» Source information:

Start of Block

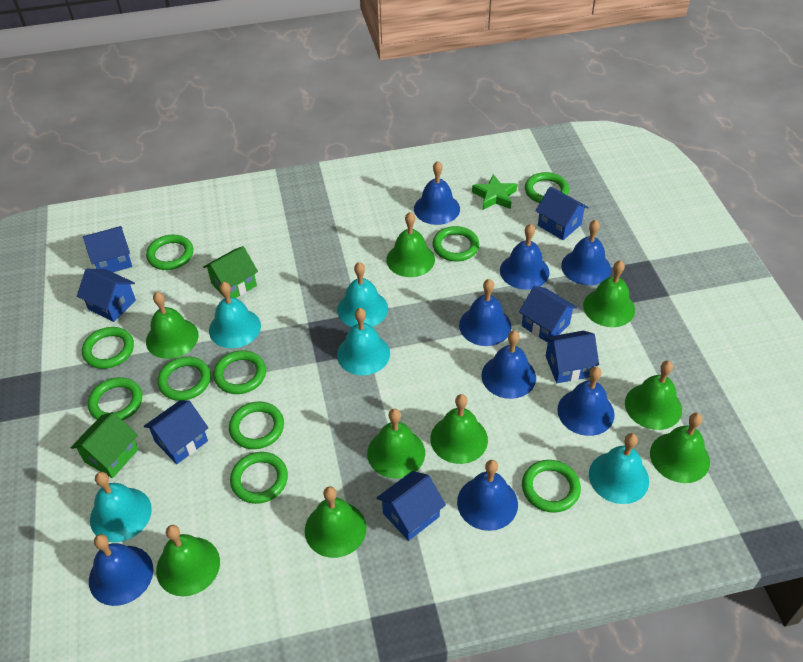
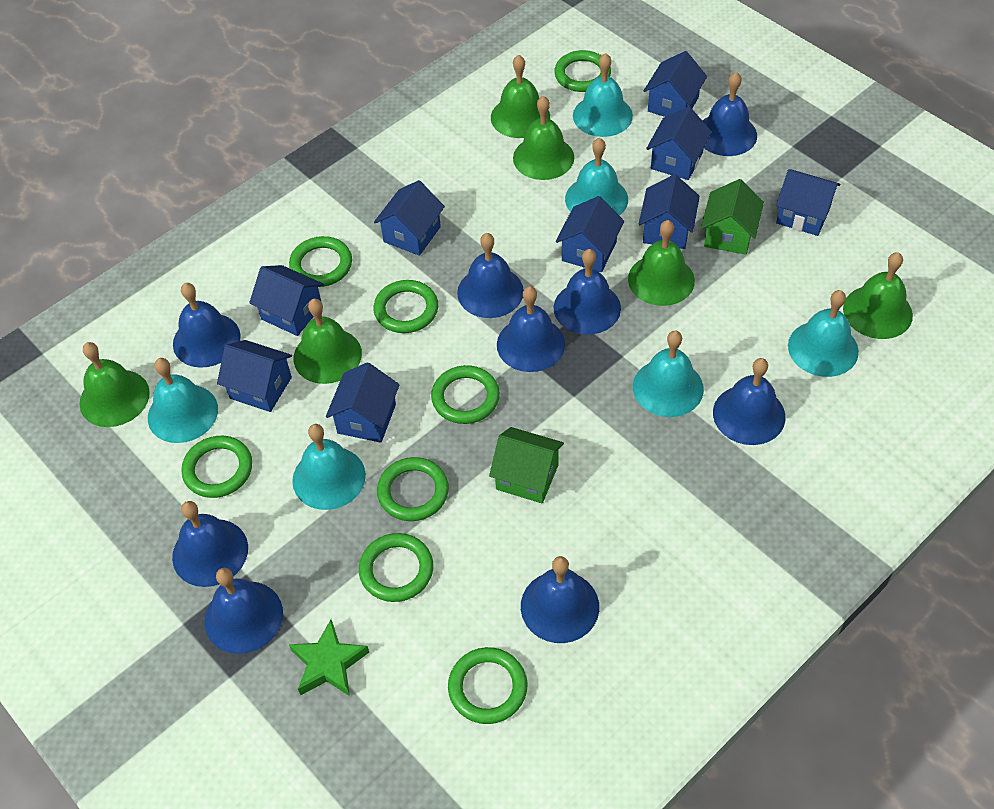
blue bell: 8 -> 9
blue house: 7 -> 9
green bell: 9 -> 6
green ring: 10 -> 8
turquoise bell: 5 -> 6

End of Block

» Your objective: Please copy out the entries above exactly as they appear, but skip their images.

» Result for this exercise:
blue bell: 8 -> 9
blue house: 7 -> 9
green bell: 9 -> 6
green ring: 10 -> 8
turquoise bell: 5 -> 6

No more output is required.